(Version comparison data)

Start of Block

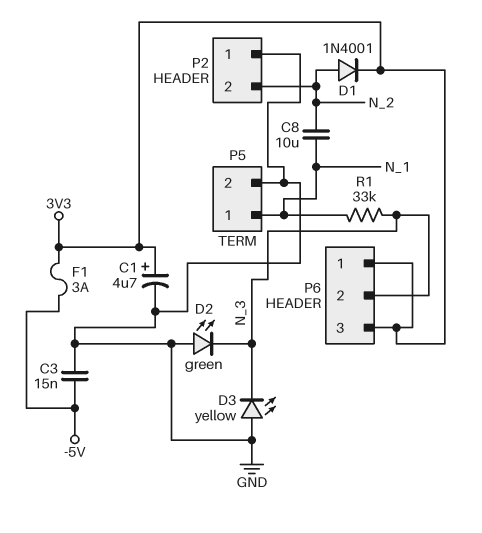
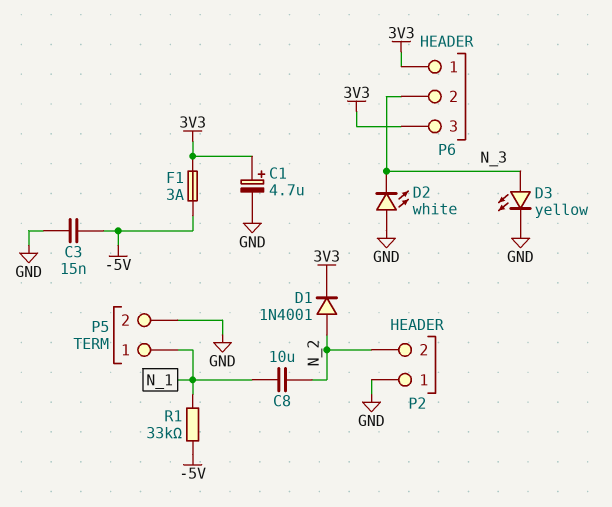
D2: LED green (A GND, K N_3) -> LED white (A GND, K N_3)
D3: LED yellow (A GND, K N_3) -> LED yellow (A N_3, K GND)
R1: 33k (N_1, N_3) -> 33k (-5V, N_1)

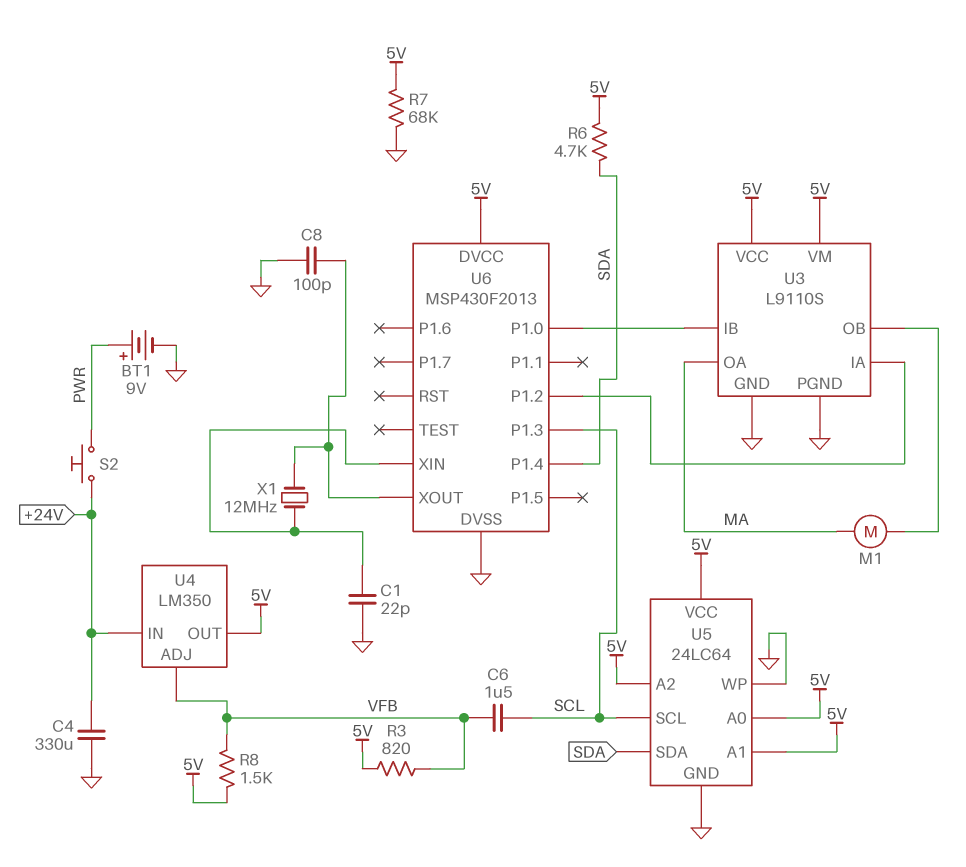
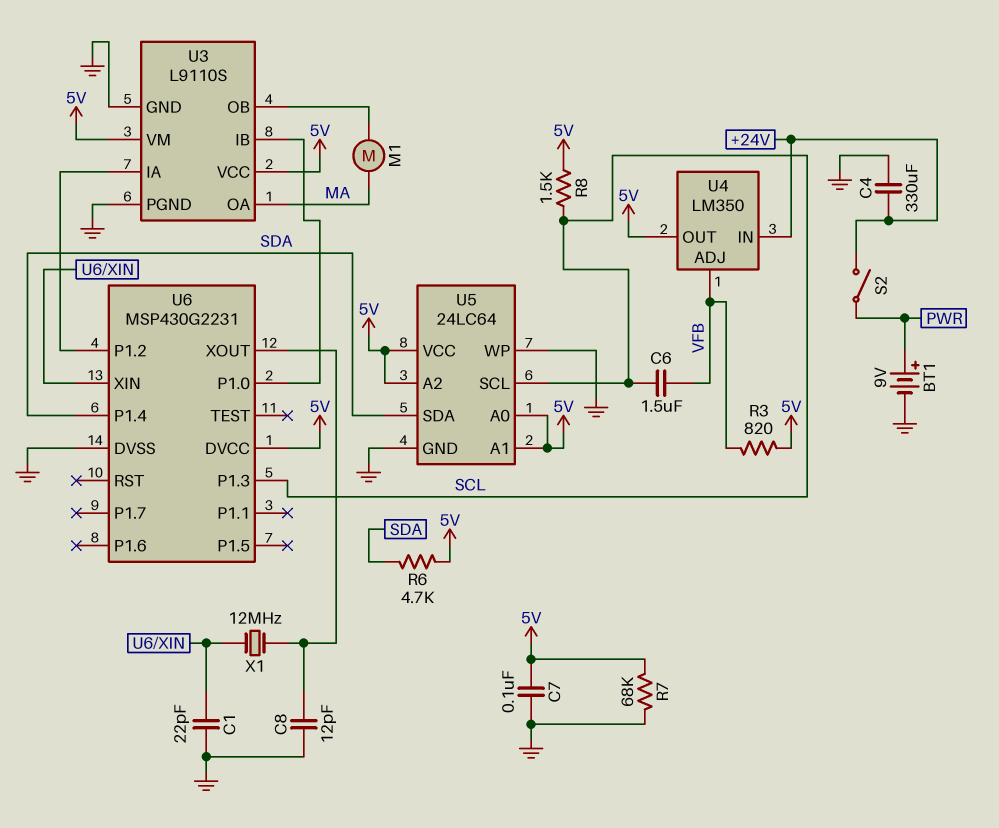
C7: none -> 100nF (5V, GND)
C8: 100pF (GND, U6/XOUT) -> 12pF (GND, U6/XOUT)
R8: 1.5k (5V, VFB) -> 1.5k (5V, SCL)
S2: button (+24V, PWR) -> switch (+24V, PWR)
U6: MSP430F2013 -> MSP430G2231

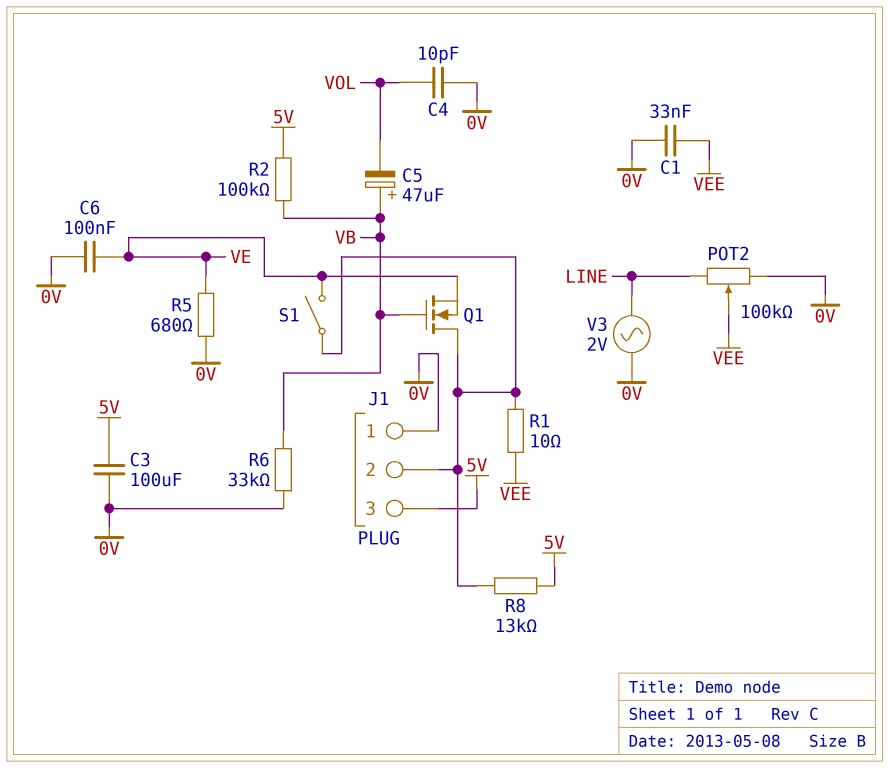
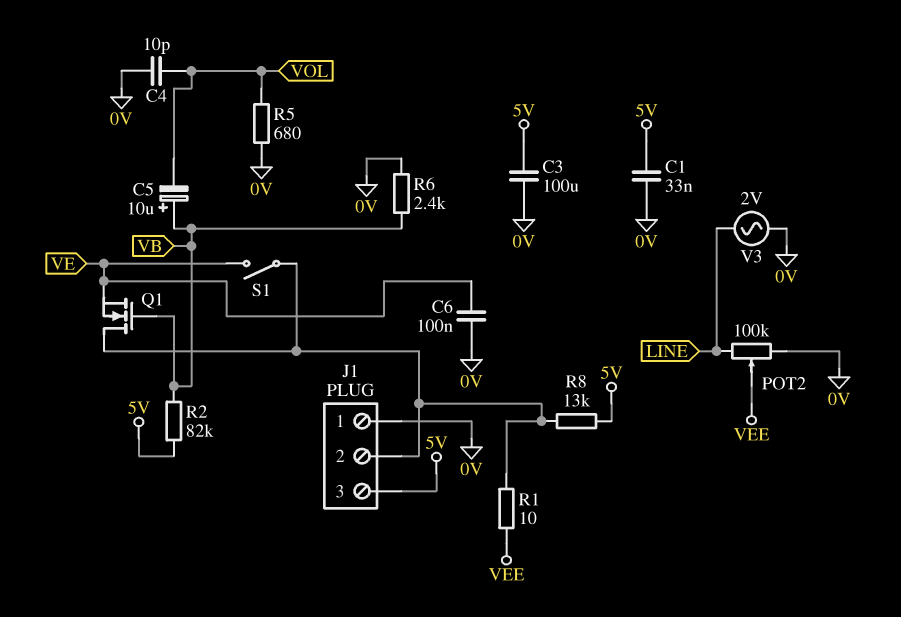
C1: 33nF (0V, VEE) -> 33nF (0V, 5V)
C5: 47uF (plus VB, minus VOL) -> 10uF (plus VB, minus VOL)
R2: 100k (5V, VB) -> 82k (5V, VB)
R5: 680 (0V, VE) -> 680 (0V, VOL)
R6: 33k (0V, VB) -> 2.4k (0V, VB)

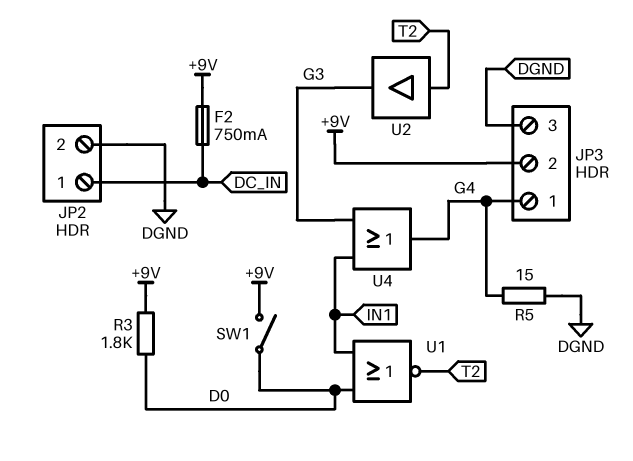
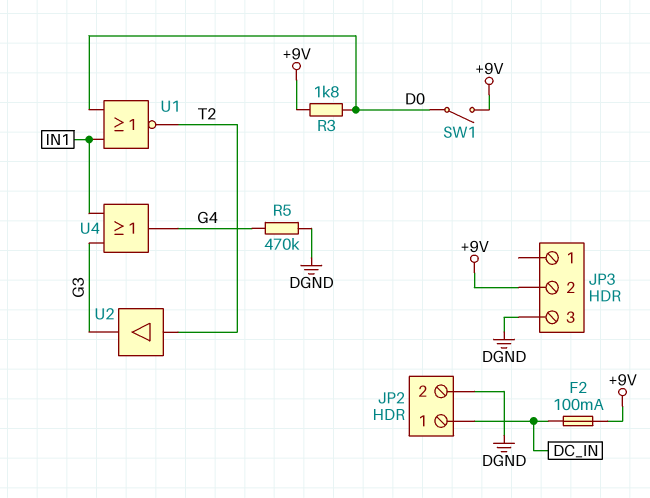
F2: 750mA (+9V, DC_IN) -> 100mA (+9V, DC_IN)
JP3 pin 1: G4 -> none
R5: 15 (DGND, G4) -> 470k (DGND, G4)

End of Block

▶ _Exercise objective_:
Word for word, restate the lines from the one containing "R2: 100k (5V, VB) -> 82k (5V, VB)" through the end of the entries. Do not include pictures.

▶ _Written response_:
R2: 100k (5V, VB) -> 82k (5V, VB)
R5: 680 (0V, VE) -> 680 (0V, VOL)
R6: 33k (0V, VB) -> 2.4k (0V, VB)

F2: 750mA (+9V, DC_IN) -> 100mA (+9V, DC_IN)
JP3 pin 1: G4 -> none
R5: 15 (DGND, G4) -> 470k (DGND, G4)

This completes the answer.